→ **TO DO**
Would you repeat exactly the part of the listing below that runs from the line containing "S203: button (+3V3, GND)" down to the line containing "R5: 91k (GND, VREF) -> none", inclusive, and nothing else?
--- PROVIDED DATA ---
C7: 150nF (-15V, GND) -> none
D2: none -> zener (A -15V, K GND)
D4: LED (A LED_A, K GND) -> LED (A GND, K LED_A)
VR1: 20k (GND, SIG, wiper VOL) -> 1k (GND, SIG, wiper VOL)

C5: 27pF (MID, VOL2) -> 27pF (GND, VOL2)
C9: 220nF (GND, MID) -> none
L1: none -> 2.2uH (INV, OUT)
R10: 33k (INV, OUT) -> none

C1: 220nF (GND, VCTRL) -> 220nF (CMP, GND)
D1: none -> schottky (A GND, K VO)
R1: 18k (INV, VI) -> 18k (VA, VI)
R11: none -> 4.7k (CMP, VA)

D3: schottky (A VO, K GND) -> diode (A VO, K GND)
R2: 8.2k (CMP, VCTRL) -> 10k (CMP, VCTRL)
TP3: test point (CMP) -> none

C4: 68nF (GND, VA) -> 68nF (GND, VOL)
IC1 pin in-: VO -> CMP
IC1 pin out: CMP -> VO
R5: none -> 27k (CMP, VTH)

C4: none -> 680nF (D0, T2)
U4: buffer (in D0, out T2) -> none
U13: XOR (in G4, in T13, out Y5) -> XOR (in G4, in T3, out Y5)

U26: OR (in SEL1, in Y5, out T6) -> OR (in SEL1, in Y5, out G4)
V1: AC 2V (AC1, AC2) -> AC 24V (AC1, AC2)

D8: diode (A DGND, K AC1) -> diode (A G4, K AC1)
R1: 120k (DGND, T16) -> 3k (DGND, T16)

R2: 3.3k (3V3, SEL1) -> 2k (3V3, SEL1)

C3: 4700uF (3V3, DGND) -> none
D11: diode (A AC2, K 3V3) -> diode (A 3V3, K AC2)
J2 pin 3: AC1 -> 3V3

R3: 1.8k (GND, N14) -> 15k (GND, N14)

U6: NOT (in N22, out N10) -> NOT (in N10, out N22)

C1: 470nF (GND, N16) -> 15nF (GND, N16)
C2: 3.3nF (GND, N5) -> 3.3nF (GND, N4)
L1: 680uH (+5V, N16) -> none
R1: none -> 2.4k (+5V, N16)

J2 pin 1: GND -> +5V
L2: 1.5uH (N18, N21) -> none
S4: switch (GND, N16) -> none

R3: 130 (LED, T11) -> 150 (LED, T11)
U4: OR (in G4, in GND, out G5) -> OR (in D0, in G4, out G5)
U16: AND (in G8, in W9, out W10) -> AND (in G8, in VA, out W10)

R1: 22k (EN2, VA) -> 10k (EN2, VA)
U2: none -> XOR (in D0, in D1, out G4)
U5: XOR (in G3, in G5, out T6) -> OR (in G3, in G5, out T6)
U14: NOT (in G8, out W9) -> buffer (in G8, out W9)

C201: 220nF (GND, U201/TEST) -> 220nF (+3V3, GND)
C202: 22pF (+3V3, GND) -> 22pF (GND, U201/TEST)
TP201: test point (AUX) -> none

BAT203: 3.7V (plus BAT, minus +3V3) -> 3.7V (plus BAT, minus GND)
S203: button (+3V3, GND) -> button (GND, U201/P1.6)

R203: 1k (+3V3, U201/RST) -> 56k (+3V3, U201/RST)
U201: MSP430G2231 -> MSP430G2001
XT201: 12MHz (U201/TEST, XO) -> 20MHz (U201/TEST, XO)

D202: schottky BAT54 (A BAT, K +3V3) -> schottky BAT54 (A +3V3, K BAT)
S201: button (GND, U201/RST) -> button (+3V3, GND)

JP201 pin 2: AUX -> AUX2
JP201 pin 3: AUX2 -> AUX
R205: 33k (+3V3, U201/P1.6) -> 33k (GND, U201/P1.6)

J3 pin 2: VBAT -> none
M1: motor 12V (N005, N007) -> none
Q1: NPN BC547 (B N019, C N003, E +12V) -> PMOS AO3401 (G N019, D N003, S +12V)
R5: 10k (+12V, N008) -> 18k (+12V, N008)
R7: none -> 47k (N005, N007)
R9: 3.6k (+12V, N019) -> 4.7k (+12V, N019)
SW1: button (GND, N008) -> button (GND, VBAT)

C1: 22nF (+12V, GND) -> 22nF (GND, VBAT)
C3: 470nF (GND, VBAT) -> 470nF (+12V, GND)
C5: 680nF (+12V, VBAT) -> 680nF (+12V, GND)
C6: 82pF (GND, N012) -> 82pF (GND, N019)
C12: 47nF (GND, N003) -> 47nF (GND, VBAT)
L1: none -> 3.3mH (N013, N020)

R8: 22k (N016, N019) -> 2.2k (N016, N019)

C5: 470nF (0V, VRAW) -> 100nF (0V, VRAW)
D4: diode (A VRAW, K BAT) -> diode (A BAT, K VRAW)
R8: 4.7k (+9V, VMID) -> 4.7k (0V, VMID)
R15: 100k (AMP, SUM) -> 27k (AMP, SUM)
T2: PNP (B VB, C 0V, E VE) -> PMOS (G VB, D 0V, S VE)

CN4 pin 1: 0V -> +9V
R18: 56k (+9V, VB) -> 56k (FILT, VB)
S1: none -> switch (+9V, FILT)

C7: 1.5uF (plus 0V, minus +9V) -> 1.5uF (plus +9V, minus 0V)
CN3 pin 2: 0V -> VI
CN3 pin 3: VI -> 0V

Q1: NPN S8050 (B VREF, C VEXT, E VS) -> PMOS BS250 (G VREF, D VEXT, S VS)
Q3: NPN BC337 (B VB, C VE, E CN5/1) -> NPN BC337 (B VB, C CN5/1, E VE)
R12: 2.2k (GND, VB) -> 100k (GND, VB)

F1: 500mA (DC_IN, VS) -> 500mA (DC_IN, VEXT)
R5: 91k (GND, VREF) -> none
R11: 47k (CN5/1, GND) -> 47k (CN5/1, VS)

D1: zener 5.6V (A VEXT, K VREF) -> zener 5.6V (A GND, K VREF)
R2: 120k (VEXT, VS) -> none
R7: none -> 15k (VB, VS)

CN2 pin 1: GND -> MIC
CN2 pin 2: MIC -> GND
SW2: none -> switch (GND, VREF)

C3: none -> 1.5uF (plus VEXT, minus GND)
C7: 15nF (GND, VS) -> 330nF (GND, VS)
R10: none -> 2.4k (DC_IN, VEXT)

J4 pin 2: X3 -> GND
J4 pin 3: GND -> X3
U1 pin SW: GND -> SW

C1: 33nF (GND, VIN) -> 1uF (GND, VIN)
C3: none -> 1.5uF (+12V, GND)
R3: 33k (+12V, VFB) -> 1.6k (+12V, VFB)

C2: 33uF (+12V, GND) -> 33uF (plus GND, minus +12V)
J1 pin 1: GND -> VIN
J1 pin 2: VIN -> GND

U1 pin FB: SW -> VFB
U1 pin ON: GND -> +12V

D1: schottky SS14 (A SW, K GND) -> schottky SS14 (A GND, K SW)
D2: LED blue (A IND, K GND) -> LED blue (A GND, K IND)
---
→ **SOLUTION TO THE EXERCISE**
S203: button (+3V3, GND) -> button (GND, U201/P1.6)

R203: 1k (+3V3, U201/RST) -> 56k (+3V3, U201/RST)
U201: MSP430G2231 -> MSP430G2001
XT201: 12MHz (U201/TEST, XO) -> 20MHz (U201/TEST, XO)

D202: schottky BAT54 (A BAT, K +3V3) -> schottky BAT54 (A +3V3, K BAT)
S201: button (GND, U201/RST) -> button (+3V3, GND)

JP201 pin 2: AUX -> AUX2
JP201 pin 3: AUX2 -> AUX
R205: 33k (+3V3, U201/P1.6) -> 33k (GND, U201/P1.6)

J3 pin 2: VBAT -> none
M1: motor 12V (N005, N007) -> none
Q1: NPN BC547 (B N019, C N003, E +12V) -> PMOS AO3401 (G N019, D N003, S +12V)
R5: 10k (+12V, N008) -> 18k (+12V, N008)
R7: none -> 47k (N005, N007)
R9: 3.6k (+12V, N019) -> 4.7k (+12V, N019)
SW1: button (GND, N008) -> button (GND, VBAT)

C1: 22nF (+12V, GND) -> 22nF (GND, VBAT)
C3: 470nF (GND, VBAT) -> 470nF (+12V, GND)
C5: 680nF (+12V, VBAT) -> 680nF (+12V, GND)
C6: 82pF (GND, N012) -> 82pF (GND, N019)
C12: 47nF (GND, N003) -> 47nF (GND, VBAT)
L1: none -> 3.3mH (N013, N020)

R8: 22k (N016, N019) -> 2.2k (N016, N019)

C5: 470nF (0V, VRAW) -> 100nF (0V, VRAW)
D4: diode (A VRAW, K BAT) -> diode (A BAT, K VRAW)
R8: 4.7k (+9V, VMID) -> 4.7k (0V, VMID)
R15: 100k (AMP, SUM) -> 27k (AMP, SUM)
T2: PNP (B VB, C 0V, E VE) -> PMOS (G VB, D 0V, S VE)

CN4 pin 1: 0V -> +9V
R18: 56k (+9V, VB) -> 56k (FILT, VB)
S1: none -> switch (+9V, FILT)

C7: 1.5uF (plus 0V, minus +9V) -> 1.5uF (plus +9V, minus 0V)
CN3 pin 2: 0V -> VI
CN3 pin 3: VI -> 0V

Q1: NPN S8050 (B VREF, C VEXT, E VS) -> PMOS BS250 (G VREF, D VEXT, S VS)
Q3: NPN BC337 (B VB, C VE, E CN5/1) -> NPN BC337 (B VB, C CN5/1, E VE)
R12: 2.2k (GND, VB) -> 100k (GND, VB)

F1: 500mA (DC_IN, VS) -> 500mA (DC_IN, VEXT)
R5: 91k (GND, VREF) -> none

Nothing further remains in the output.